What to do: The answer is to consist only of an exact retyping of the lines from the one containing "DRIVER2 pin IN2: D0 -> D8" to the end of the entries, without pictures.

Available records:

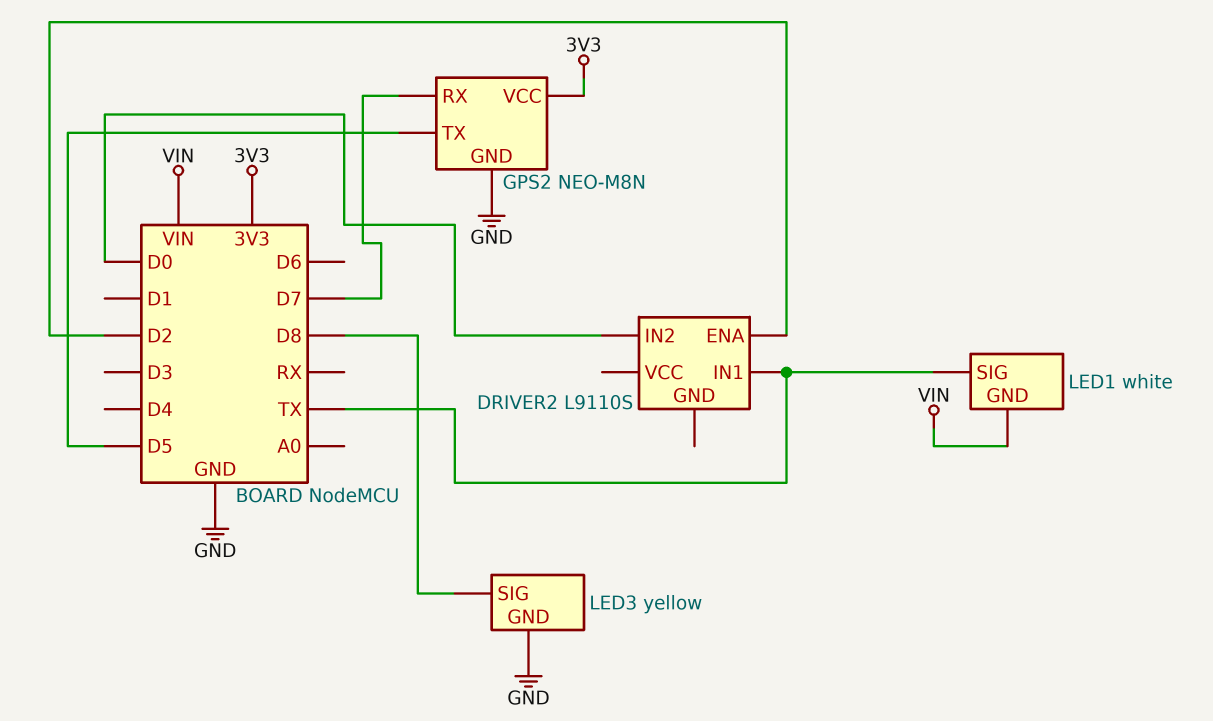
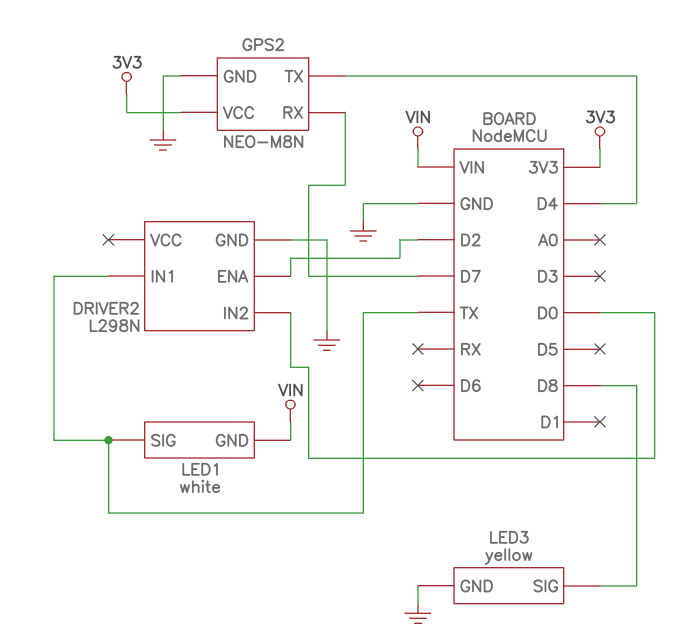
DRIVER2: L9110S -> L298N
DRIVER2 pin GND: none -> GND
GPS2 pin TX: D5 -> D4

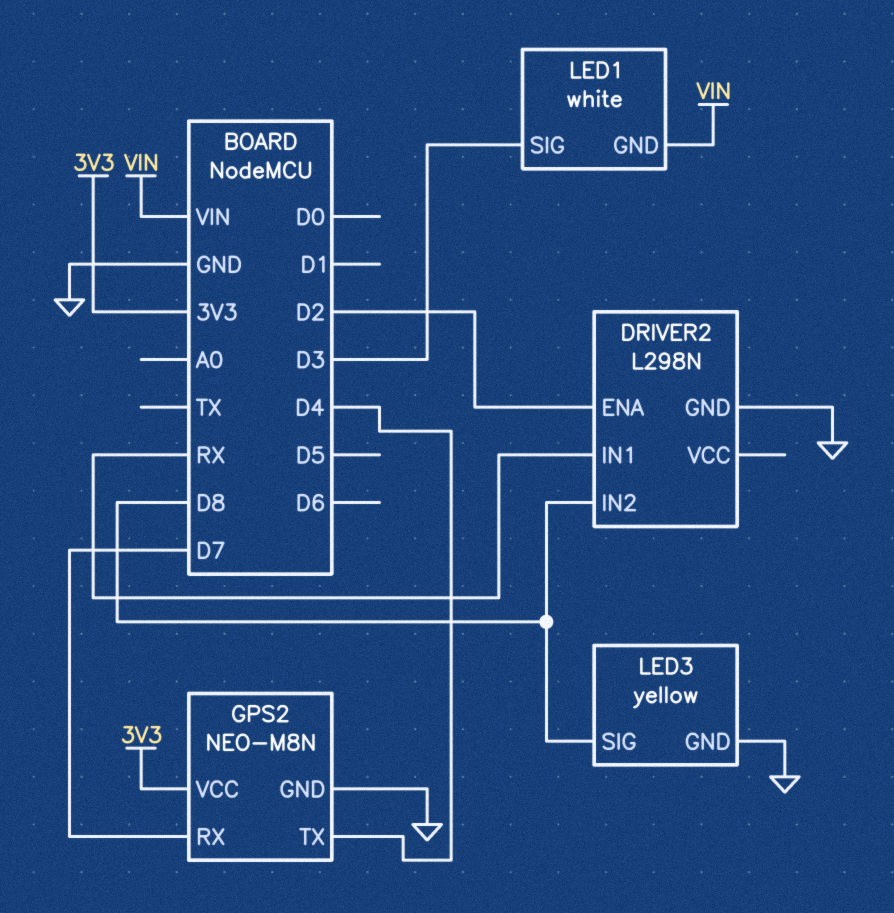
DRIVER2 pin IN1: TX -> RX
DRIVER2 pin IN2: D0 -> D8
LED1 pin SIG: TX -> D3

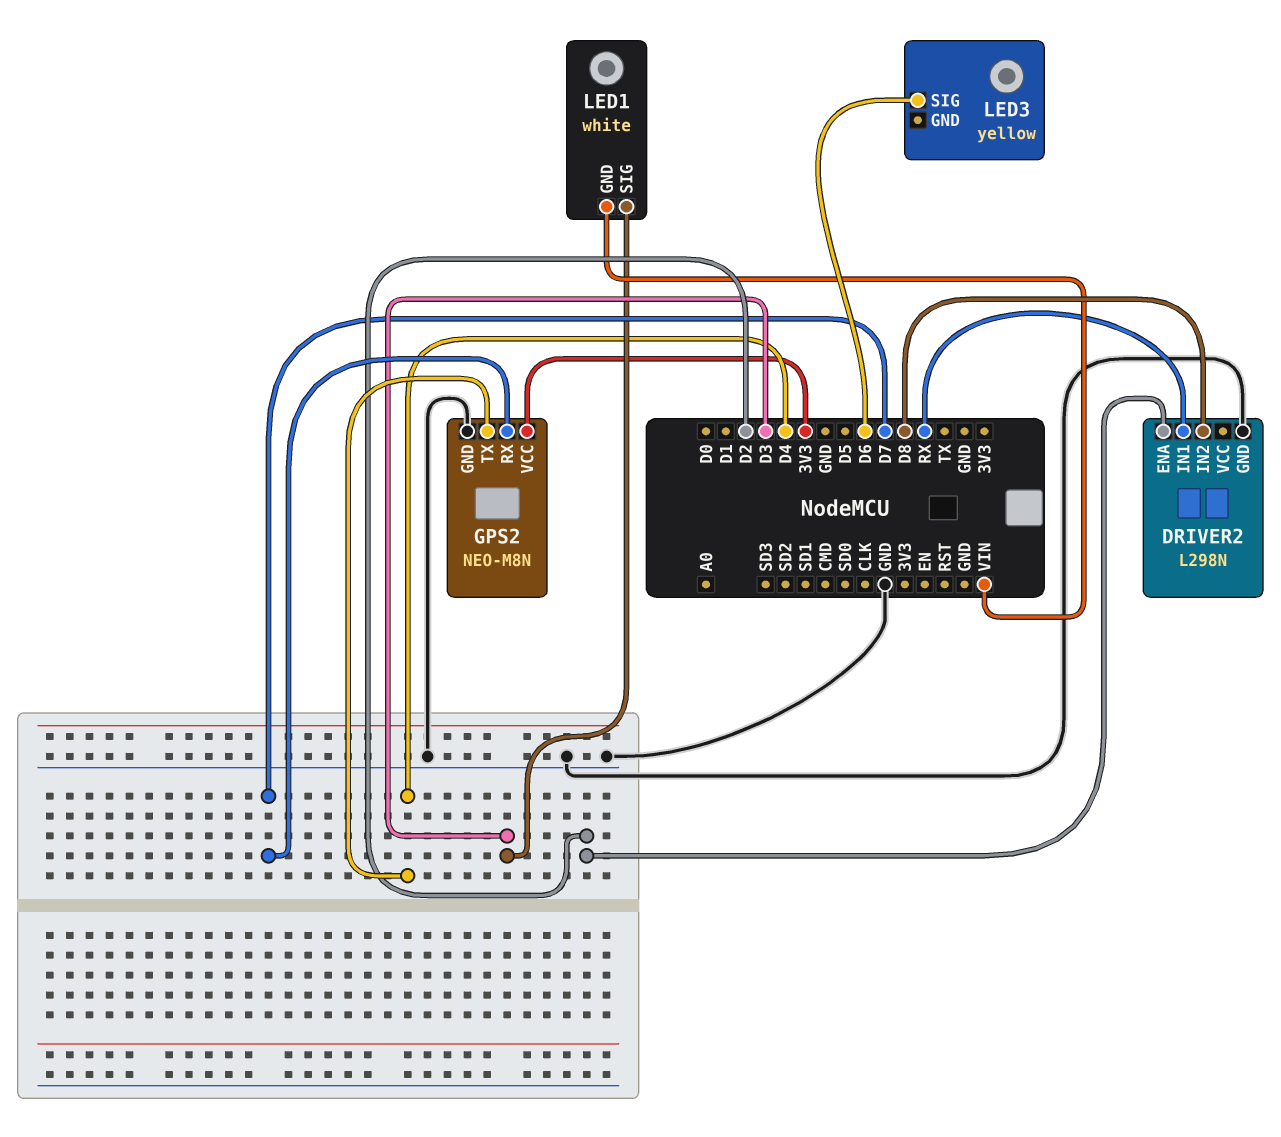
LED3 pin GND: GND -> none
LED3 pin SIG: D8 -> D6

Answer to the problem:
DRIVER2 pin IN2: D0 -> D8
LED1 pin SIG: TX -> D3

LED3 pin GND: GND -> none
LED3 pin SIG: D8 -> D6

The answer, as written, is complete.